● Exercise objective:
Set out the lines from the one containing "Does point (349, 397)" through the end of the listing as a Markdown table with the columns Row and Text. Number each line, and leave out blank lines.

● Material supplied:
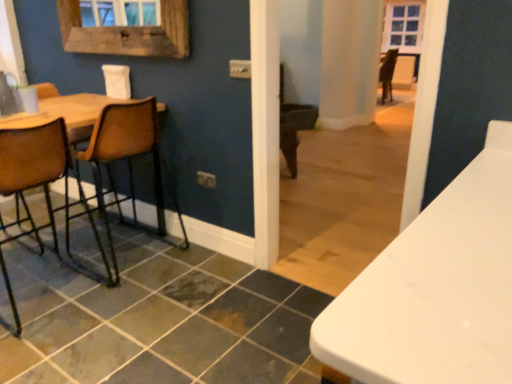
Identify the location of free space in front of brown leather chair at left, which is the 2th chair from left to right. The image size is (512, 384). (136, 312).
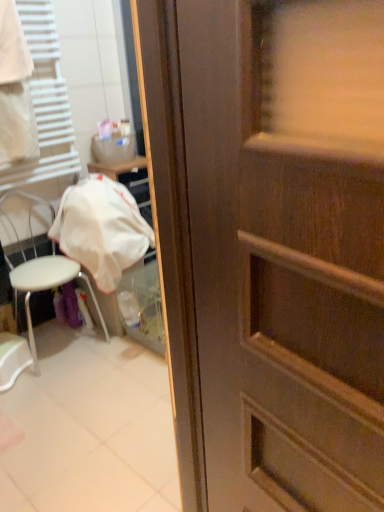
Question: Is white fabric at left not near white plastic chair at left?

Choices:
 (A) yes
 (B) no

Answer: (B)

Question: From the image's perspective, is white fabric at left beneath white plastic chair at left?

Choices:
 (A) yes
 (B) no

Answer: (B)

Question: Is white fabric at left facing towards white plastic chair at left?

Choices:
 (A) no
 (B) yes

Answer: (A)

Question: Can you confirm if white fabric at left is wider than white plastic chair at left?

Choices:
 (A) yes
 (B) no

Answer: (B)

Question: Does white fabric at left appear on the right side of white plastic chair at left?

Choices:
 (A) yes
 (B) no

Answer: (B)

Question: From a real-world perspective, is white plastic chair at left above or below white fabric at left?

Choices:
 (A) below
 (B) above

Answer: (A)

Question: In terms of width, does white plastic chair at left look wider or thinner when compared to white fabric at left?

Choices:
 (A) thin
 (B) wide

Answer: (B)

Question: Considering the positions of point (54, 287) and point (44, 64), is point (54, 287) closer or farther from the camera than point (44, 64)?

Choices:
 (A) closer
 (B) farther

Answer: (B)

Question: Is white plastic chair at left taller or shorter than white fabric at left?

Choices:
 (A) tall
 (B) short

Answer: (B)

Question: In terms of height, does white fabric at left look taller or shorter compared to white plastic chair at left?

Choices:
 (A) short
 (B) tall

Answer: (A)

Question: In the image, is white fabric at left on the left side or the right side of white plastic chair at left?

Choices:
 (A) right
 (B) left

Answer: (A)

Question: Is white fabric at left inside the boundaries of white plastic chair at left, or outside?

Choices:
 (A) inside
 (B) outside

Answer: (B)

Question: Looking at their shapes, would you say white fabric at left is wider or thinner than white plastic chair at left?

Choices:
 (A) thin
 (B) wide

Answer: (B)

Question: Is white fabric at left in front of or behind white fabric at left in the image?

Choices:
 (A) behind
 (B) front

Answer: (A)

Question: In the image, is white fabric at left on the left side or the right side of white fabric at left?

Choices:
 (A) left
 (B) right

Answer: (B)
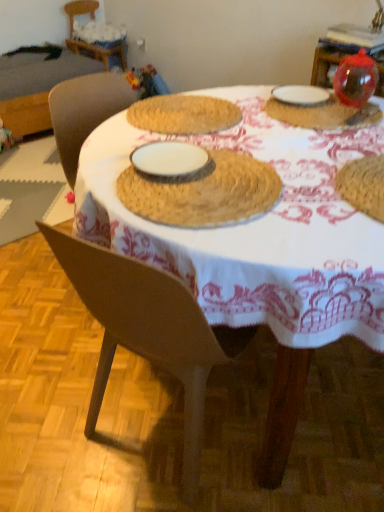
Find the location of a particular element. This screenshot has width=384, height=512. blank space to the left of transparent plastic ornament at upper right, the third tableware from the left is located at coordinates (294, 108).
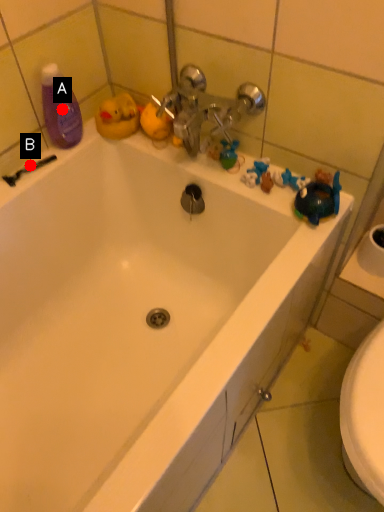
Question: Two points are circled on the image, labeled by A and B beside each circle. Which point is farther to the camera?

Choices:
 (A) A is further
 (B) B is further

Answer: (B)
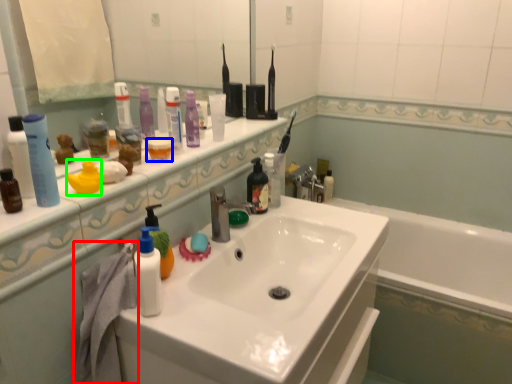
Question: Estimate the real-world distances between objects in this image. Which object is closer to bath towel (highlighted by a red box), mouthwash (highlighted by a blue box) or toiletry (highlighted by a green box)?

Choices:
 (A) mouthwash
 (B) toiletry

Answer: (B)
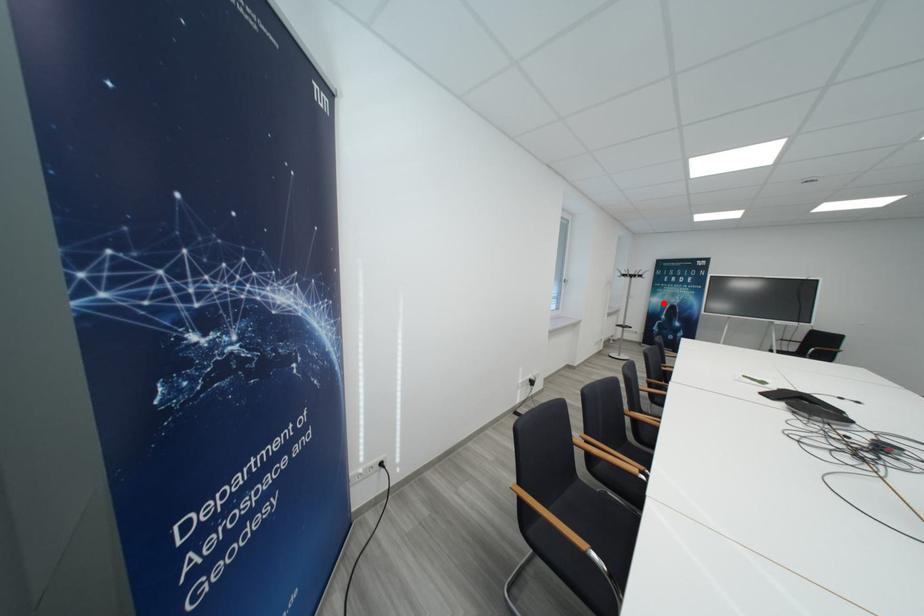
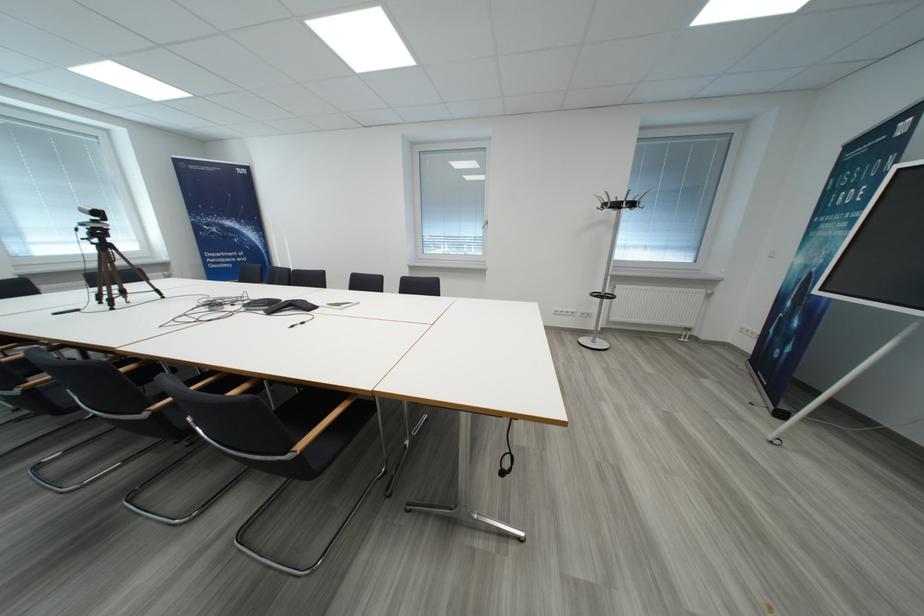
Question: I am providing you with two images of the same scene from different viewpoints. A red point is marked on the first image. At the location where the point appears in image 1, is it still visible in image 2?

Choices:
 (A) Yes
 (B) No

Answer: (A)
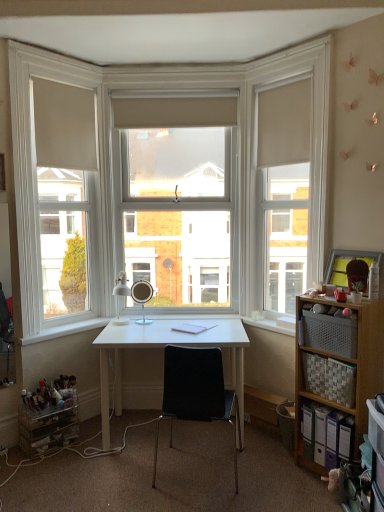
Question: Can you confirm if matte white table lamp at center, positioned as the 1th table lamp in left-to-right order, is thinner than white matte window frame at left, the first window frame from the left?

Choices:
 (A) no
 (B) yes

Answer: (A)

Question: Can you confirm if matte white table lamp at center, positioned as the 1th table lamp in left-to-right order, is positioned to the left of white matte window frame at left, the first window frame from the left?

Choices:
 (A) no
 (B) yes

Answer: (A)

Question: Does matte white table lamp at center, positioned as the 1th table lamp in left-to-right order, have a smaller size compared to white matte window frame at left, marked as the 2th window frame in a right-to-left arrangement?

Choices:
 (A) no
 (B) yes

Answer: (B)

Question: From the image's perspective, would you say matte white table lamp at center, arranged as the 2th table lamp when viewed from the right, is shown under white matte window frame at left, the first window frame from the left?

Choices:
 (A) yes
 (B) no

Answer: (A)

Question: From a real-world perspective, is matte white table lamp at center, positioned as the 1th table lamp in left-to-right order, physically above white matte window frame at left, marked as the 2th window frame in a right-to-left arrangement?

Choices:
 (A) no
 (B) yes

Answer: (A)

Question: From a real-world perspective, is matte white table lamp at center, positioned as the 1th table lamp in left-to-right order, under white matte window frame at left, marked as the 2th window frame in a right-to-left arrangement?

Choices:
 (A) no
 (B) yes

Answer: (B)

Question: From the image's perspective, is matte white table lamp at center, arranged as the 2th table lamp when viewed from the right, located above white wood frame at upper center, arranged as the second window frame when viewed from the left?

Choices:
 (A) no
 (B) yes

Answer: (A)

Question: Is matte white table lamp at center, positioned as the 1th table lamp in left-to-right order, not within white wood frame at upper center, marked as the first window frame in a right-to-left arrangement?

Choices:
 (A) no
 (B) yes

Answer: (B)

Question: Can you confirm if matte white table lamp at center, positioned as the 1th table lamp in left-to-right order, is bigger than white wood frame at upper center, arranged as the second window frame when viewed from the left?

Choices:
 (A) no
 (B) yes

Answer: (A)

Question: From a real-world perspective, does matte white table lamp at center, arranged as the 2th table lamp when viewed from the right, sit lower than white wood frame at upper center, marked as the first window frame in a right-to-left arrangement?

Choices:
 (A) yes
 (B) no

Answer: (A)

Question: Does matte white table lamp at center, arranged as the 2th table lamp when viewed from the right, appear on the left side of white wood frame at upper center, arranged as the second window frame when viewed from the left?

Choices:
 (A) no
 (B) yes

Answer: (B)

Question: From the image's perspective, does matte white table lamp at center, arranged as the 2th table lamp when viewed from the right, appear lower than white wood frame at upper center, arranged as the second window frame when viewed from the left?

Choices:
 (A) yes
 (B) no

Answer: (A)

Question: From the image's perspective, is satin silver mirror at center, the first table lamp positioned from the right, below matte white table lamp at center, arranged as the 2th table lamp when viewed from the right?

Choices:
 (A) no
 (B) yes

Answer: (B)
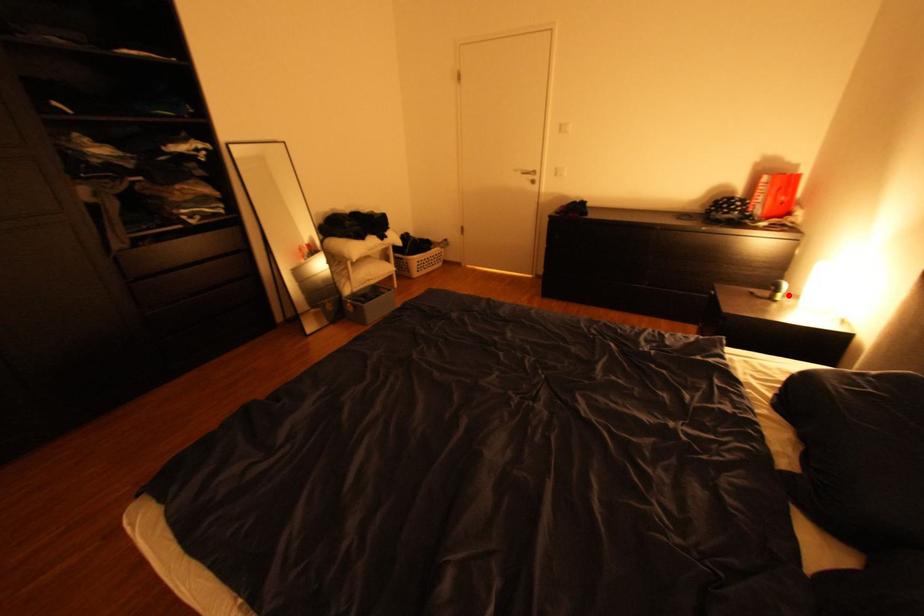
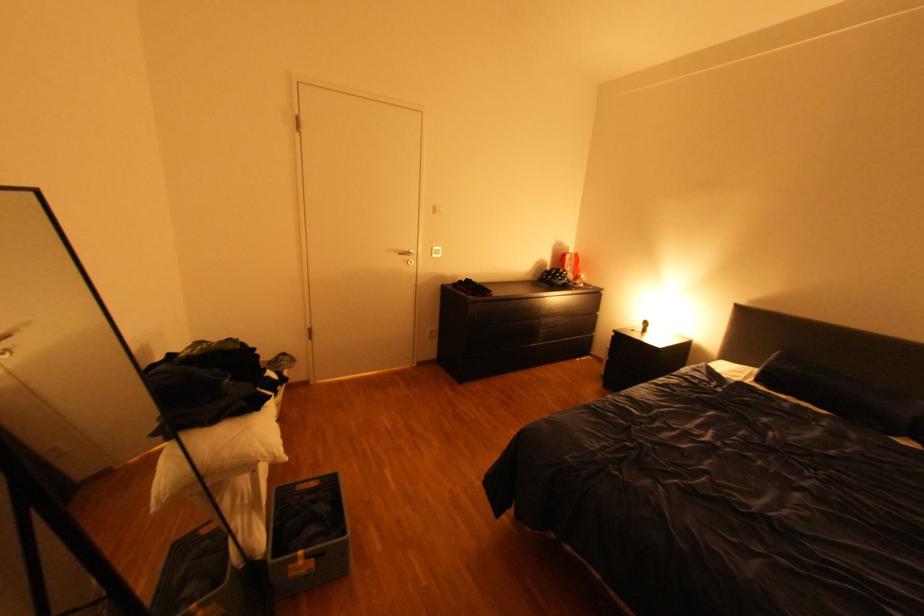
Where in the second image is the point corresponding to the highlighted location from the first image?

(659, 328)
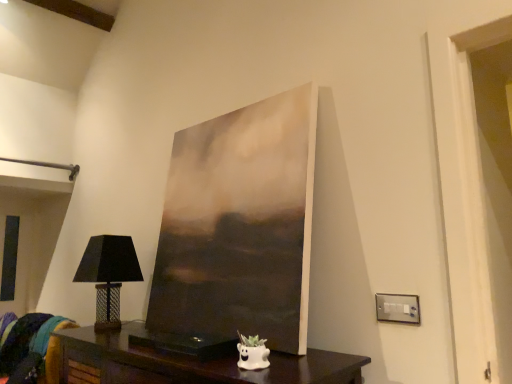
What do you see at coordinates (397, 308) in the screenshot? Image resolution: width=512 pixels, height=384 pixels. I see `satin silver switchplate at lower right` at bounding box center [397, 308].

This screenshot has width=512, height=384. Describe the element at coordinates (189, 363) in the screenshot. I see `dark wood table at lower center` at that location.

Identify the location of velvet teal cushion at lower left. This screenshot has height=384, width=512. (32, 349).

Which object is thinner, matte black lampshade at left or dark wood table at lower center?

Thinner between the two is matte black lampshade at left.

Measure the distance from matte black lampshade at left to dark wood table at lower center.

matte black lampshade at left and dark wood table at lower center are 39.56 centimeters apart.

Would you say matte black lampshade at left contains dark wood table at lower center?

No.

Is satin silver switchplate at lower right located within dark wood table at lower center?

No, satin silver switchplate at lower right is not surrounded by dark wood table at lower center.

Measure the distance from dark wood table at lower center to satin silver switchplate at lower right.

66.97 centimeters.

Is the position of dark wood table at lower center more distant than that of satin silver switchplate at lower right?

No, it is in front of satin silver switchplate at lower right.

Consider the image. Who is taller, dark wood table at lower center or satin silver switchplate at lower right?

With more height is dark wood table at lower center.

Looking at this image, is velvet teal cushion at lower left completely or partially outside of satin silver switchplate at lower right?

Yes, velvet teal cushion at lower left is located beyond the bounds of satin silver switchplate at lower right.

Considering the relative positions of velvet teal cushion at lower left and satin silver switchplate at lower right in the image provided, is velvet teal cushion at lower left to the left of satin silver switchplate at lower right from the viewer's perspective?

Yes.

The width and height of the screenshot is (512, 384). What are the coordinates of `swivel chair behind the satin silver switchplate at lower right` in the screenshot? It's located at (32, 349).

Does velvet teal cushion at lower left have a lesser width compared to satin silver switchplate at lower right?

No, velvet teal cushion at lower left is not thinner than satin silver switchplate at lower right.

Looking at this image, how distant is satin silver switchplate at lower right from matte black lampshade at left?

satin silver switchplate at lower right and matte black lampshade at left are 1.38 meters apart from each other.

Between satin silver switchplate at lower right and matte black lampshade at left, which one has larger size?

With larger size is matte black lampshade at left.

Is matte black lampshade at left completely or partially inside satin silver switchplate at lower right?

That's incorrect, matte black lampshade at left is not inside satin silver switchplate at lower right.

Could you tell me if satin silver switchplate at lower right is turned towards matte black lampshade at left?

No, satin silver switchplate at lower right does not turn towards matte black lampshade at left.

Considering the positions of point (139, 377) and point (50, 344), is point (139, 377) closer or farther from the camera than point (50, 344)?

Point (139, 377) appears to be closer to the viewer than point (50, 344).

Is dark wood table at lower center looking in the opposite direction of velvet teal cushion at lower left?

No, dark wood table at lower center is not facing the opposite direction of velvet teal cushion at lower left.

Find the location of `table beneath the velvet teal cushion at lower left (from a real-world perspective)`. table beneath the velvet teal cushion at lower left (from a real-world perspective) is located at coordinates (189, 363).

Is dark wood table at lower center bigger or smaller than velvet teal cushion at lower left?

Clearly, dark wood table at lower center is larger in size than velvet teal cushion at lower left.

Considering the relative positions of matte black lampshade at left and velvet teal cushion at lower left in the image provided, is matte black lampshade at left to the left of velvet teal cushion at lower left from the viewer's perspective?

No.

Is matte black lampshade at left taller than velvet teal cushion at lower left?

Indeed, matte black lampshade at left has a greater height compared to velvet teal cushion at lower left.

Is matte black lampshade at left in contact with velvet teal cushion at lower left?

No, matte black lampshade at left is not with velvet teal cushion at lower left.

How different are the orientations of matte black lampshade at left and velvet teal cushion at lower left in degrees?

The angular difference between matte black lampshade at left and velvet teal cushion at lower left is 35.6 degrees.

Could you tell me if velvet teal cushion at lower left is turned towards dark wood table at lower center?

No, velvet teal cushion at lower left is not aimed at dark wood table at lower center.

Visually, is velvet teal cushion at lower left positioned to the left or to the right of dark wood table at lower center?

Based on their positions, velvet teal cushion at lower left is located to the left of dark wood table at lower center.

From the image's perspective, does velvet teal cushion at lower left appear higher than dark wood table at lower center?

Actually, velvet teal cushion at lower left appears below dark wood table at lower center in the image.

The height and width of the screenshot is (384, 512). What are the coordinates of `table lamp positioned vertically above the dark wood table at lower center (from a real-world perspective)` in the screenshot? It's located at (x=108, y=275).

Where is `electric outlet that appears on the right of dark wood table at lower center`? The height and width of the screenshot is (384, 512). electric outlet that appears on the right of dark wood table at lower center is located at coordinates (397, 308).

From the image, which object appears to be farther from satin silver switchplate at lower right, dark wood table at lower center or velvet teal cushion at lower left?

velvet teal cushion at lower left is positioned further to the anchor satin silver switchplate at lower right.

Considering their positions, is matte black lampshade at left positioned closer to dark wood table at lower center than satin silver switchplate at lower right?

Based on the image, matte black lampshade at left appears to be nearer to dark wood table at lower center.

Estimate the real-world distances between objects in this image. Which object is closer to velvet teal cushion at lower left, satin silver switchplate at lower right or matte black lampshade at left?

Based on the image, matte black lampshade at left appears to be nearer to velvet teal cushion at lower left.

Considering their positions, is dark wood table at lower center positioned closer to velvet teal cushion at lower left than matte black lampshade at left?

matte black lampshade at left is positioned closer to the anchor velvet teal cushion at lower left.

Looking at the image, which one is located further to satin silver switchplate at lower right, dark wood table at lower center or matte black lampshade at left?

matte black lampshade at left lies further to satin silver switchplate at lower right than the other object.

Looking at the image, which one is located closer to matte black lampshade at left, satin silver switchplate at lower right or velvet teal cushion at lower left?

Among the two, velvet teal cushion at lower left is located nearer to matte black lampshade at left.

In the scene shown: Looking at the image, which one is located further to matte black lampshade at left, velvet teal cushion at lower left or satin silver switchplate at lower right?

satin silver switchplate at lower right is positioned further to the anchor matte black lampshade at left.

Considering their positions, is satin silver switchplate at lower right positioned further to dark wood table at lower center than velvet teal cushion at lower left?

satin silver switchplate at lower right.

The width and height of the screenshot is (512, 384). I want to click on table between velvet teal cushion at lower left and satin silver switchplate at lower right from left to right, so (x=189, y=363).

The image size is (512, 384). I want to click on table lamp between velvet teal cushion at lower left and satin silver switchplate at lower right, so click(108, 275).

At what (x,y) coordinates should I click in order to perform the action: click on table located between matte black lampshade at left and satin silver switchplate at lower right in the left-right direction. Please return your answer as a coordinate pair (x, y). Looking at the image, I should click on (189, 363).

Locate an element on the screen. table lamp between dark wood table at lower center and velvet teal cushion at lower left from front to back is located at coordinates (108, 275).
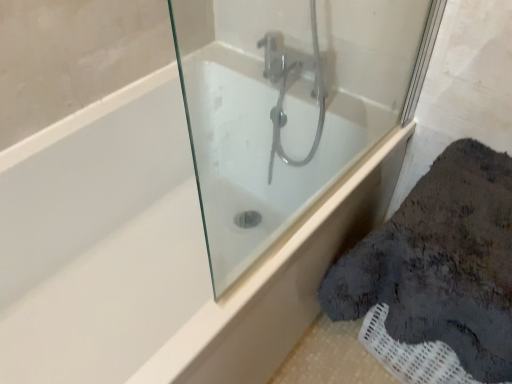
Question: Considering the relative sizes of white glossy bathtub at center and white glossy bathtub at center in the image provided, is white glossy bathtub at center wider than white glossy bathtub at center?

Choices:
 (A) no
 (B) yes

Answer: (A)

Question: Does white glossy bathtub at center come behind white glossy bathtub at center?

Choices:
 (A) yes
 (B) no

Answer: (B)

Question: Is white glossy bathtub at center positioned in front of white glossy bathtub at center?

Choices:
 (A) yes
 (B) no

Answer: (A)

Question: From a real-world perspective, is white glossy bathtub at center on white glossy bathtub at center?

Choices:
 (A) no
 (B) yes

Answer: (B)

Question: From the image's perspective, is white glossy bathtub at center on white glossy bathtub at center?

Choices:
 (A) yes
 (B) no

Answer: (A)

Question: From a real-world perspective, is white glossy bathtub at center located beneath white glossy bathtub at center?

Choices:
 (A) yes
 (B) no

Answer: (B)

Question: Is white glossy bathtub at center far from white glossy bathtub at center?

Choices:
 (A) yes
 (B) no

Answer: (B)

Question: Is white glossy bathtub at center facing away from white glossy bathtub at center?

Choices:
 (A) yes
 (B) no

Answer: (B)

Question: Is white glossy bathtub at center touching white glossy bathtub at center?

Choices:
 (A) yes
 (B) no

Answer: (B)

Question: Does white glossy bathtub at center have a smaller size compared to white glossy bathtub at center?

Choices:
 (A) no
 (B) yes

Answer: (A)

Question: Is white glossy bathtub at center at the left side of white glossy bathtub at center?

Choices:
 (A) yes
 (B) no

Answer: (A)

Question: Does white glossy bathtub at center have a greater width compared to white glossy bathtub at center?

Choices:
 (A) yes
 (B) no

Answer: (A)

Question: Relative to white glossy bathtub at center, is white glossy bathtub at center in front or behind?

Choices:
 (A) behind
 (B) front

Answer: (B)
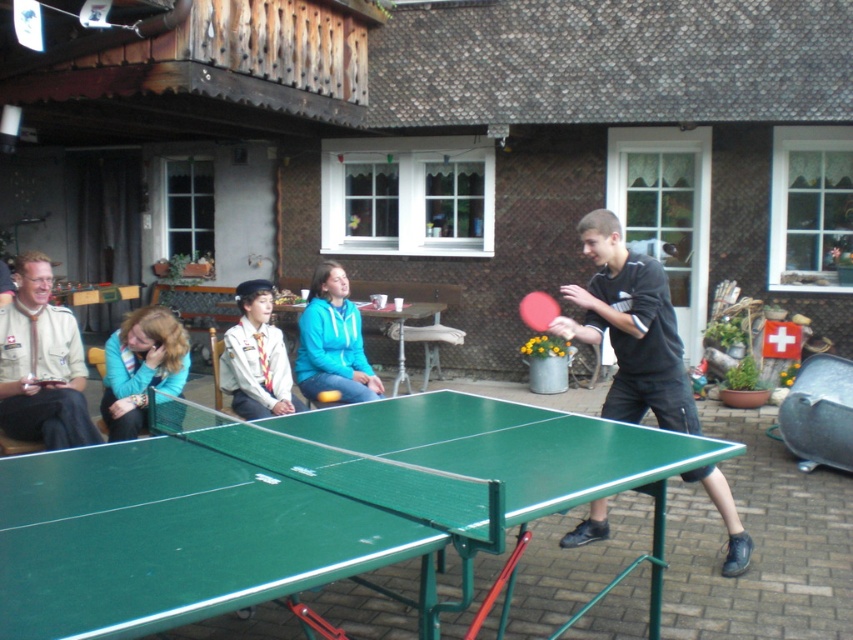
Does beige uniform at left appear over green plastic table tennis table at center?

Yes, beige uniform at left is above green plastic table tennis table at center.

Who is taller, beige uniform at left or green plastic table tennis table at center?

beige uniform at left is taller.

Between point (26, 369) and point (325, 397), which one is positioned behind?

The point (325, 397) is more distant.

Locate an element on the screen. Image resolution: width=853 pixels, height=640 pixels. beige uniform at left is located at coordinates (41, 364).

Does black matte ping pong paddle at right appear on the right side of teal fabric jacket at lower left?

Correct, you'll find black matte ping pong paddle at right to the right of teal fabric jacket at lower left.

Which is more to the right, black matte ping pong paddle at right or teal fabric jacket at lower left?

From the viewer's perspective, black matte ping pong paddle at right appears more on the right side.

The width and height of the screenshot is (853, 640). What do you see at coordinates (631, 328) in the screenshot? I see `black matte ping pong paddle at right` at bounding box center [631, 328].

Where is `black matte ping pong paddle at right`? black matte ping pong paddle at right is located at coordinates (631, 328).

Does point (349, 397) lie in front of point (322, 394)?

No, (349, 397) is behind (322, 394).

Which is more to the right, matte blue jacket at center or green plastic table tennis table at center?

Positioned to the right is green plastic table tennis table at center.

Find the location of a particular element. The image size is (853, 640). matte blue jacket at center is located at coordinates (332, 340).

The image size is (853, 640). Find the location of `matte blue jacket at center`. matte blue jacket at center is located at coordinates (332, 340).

● The completed task:
| Row | Text |
|---|---|
| 1 | Does point (349, 397) lie in front of point (322, 394)? |
| 2 | No, (349, 397) is behind (322, 394). |
| 3 | Which is more to the right, matte blue jacket at center or green plastic table tennis table at center? |
| 4 | Positioned to the right is green plastic table tennis table at center. |
| 5 | Find the location of a particular element. The image size is (853, 640). matte blue jacket at center is located at coordinates (332, 340). |
| 6 | The image size is (853, 640). Find the location of `matte blue jacket at center`. matte blue jacket at center is located at coordinates (332, 340). |